[Available data Boundary: Start]

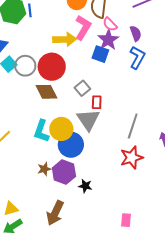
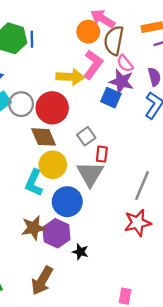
purple star: (108, 40) -> (122, 81), turned -30
yellow circle: (61, 129) -> (53, 165), moved
brown star: (44, 169) -> (34, 228), size x1.5

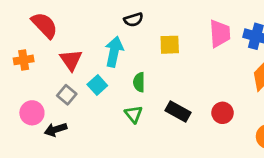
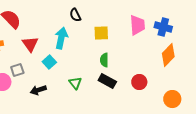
black semicircle: (134, 20) -> (75, 15), turned 80
green semicircle: (139, 82) -> (104, 60), moved
gray square: (67, 95) -> (17, 70), moved, turned 32
black arrow: (56, 130) -> (38, 90), moved

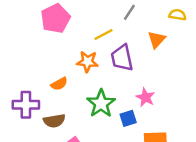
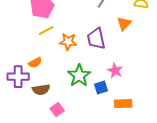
yellow line: (104, 35) -> (46, 31), moved
orange semicircle: (59, 84) -> (35, 63), moved

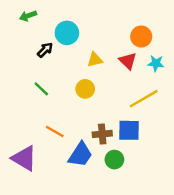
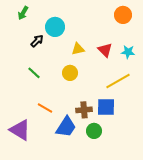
green arrow: (28, 16) -> (23, 13), turned -40
orange circle: (141, 37) -> (123, 15), moved

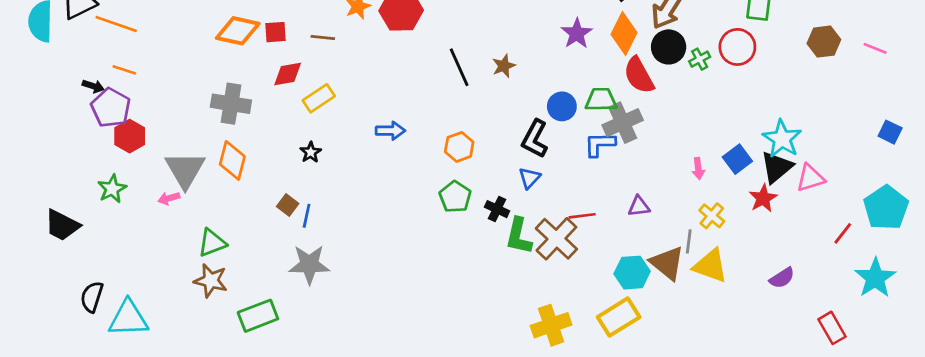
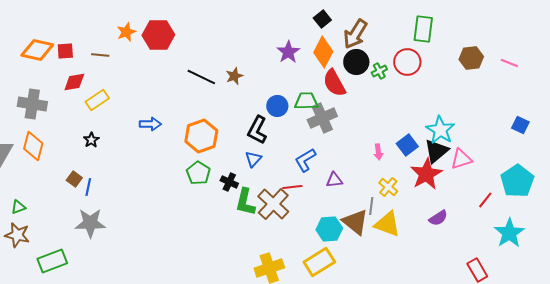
black line: (459, 67) -> (201, 77), turned -40
blue L-shape: (600, 144) -> (305, 160), moved, turned -30
orange hexagon: (459, 147) -> (201, 136), size x1.5
red star: (763, 198) -> (426, 174), size x1.5
green triangle: (212, 243) -> (18, 207), size x0.7
purple semicircle: (782, 278) -> (438, 218), moved

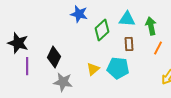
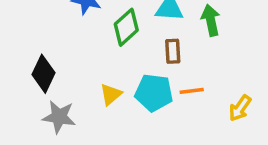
orange line: (158, 48) -> (192, 91), moved, turned 56

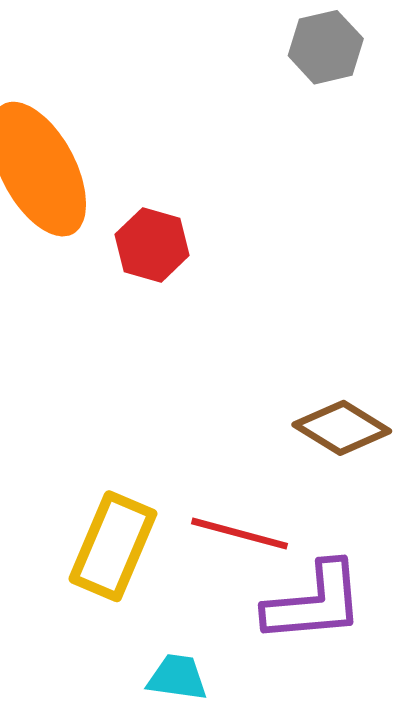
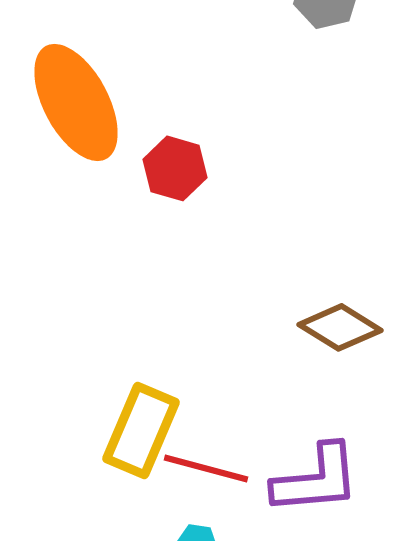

[Available data Boundary: End]

» Exercise instructions
Pictures stay out; everything else in the listing above is to be repeated exactly.

» Finished exercise
purple star: (108, 40) -> (122, 81), turned -30
yellow circle: (61, 129) -> (53, 165), moved
brown star: (44, 169) -> (34, 228), size x1.5

black semicircle: (134, 20) -> (75, 15), turned 80
green semicircle: (139, 82) -> (104, 60), moved
gray square: (67, 95) -> (17, 70), moved, turned 32
black arrow: (56, 130) -> (38, 90), moved

yellow line: (104, 35) -> (46, 31), moved
orange semicircle: (59, 84) -> (35, 63), moved

green arrow: (28, 16) -> (23, 13), turned -40
orange circle: (141, 37) -> (123, 15), moved

black line: (459, 67) -> (201, 77), turned -40
blue L-shape: (600, 144) -> (305, 160), moved, turned -30
orange hexagon: (459, 147) -> (201, 136), size x1.5
red star: (763, 198) -> (426, 174), size x1.5
green triangle: (212, 243) -> (18, 207), size x0.7
purple semicircle: (782, 278) -> (438, 218), moved

orange line: (158, 48) -> (192, 91), moved, turned 56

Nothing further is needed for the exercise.